▸ Short task: Count the lines in the listing below that contain the string "major", treating uppercase and lowercase as different, and give only the number.

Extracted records
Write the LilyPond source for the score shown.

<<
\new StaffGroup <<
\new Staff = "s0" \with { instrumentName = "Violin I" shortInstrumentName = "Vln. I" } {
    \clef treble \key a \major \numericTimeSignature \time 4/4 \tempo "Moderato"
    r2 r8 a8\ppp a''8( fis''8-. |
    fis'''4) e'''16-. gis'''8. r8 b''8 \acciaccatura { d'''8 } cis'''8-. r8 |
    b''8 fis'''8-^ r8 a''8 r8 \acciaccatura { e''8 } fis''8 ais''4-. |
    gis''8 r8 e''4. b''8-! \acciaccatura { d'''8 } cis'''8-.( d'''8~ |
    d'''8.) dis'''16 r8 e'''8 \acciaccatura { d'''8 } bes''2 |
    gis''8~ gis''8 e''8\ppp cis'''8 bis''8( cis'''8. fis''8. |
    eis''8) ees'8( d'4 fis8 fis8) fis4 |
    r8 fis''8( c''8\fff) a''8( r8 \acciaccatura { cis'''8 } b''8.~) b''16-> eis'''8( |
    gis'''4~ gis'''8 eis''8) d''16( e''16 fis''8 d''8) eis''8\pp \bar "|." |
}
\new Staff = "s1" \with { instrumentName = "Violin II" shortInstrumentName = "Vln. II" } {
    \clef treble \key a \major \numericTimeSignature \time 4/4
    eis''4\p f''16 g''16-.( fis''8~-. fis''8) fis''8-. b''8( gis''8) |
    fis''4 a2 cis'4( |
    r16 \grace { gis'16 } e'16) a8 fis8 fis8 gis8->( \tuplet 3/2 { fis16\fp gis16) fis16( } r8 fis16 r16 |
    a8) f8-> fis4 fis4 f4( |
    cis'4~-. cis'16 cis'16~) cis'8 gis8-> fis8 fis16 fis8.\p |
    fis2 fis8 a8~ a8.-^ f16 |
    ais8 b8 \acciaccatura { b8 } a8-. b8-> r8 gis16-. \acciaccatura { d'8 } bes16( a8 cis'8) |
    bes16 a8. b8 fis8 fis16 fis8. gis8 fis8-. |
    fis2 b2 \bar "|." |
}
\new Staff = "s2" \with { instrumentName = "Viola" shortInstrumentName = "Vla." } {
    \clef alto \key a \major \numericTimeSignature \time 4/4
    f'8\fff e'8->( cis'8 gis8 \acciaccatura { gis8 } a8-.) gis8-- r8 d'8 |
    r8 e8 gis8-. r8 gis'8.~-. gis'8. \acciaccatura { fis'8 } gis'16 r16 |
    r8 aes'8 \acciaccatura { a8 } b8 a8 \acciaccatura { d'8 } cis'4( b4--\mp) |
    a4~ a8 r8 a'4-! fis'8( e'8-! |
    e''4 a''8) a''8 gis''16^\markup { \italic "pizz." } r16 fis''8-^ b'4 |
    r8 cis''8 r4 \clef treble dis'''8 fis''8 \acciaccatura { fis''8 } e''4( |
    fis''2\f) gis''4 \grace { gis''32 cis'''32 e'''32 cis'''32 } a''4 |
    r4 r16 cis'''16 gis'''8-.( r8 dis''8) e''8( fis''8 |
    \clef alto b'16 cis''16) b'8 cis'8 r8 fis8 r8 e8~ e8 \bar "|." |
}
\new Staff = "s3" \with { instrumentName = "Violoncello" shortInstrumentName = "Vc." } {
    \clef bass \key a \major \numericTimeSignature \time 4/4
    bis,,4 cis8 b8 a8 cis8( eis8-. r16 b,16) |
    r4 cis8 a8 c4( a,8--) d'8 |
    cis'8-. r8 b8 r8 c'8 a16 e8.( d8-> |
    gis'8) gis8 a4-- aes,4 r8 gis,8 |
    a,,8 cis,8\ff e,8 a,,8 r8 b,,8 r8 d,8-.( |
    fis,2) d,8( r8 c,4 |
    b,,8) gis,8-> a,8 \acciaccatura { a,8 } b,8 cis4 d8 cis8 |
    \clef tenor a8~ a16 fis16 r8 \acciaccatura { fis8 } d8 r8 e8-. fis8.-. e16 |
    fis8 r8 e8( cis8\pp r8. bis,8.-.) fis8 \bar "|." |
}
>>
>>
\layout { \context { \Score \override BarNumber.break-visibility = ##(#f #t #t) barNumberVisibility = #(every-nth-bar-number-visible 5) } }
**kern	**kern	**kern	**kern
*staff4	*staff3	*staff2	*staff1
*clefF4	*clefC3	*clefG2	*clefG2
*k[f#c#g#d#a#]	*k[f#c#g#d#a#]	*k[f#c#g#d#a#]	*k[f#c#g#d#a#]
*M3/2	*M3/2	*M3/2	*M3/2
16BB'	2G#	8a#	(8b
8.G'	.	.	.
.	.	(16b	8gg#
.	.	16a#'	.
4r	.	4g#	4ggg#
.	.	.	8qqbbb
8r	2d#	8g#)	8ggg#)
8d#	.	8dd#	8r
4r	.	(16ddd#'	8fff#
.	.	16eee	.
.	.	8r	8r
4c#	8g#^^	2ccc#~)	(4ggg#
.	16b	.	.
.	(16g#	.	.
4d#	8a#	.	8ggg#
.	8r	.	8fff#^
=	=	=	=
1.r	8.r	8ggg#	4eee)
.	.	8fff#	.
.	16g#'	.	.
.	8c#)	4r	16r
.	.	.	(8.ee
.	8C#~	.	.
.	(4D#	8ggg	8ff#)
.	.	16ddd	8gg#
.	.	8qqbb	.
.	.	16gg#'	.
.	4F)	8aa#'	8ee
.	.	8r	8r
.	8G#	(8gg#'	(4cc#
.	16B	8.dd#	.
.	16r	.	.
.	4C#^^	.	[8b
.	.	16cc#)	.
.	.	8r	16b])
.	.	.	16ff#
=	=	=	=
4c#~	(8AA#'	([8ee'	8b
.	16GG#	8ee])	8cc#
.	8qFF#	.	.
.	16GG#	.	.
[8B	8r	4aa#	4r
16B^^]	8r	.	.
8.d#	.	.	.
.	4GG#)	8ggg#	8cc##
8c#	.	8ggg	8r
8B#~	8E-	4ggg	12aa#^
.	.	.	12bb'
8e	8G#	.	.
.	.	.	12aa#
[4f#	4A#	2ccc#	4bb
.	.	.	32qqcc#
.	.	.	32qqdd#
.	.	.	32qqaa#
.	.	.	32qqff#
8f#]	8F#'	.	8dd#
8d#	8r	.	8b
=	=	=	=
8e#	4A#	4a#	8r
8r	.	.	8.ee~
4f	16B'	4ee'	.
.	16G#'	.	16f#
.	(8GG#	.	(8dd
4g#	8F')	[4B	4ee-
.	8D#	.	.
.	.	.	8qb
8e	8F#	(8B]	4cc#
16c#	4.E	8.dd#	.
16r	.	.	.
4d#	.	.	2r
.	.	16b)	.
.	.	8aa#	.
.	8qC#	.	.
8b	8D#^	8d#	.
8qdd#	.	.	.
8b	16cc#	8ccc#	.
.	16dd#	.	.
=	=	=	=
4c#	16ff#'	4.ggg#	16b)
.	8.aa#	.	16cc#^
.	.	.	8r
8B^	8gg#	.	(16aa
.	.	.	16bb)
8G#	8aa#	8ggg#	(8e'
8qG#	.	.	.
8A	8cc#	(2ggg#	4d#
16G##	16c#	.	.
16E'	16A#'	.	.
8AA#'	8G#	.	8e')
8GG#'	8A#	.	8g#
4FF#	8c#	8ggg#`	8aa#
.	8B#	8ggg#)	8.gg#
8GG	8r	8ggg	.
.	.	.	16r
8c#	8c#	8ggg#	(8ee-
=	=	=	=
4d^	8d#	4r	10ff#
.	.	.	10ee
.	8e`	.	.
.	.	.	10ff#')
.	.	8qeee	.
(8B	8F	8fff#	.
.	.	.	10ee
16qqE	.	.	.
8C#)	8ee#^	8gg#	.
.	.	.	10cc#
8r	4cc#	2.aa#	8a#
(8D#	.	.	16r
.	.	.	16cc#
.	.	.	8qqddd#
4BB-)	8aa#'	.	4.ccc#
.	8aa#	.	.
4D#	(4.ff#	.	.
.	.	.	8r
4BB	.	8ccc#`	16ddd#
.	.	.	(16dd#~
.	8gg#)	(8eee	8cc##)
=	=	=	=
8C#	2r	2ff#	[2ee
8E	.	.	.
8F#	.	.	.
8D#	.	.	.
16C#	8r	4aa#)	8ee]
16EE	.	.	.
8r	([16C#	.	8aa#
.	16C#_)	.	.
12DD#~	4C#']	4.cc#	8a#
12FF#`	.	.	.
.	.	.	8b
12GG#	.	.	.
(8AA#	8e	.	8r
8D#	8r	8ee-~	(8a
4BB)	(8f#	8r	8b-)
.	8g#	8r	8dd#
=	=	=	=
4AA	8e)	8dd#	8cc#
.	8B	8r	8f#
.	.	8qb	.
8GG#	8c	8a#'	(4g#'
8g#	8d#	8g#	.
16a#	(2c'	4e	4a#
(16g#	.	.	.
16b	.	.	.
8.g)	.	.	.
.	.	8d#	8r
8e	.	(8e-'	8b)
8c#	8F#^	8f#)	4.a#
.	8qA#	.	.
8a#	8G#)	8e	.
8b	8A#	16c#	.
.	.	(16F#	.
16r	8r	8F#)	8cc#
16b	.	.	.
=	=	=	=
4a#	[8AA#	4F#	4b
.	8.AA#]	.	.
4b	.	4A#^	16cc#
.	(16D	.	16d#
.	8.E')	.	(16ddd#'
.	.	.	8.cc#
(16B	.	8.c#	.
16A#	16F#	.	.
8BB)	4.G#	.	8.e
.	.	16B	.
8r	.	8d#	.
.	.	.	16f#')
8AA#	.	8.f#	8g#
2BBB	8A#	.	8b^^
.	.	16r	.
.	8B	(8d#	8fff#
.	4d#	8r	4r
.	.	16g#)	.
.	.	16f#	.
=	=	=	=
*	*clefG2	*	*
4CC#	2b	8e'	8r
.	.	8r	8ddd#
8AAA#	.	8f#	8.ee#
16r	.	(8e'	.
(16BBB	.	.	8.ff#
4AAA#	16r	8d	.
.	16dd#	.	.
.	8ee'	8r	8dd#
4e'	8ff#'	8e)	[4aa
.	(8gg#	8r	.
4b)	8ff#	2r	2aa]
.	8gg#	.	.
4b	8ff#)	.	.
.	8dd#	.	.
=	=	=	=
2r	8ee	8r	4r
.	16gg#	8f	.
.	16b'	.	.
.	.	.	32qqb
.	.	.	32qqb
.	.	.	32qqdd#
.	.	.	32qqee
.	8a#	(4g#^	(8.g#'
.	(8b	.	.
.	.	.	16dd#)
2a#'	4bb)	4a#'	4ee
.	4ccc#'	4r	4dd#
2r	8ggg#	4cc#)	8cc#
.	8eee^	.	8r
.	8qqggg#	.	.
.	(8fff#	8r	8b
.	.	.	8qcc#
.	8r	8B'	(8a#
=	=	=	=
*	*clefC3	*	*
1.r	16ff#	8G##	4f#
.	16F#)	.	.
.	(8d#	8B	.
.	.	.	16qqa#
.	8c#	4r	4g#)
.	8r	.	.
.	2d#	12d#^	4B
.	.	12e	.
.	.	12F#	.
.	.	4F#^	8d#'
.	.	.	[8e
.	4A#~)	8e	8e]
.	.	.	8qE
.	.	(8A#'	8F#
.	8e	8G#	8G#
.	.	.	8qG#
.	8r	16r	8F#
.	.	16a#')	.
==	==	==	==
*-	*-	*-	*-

▸ Output for this task: 4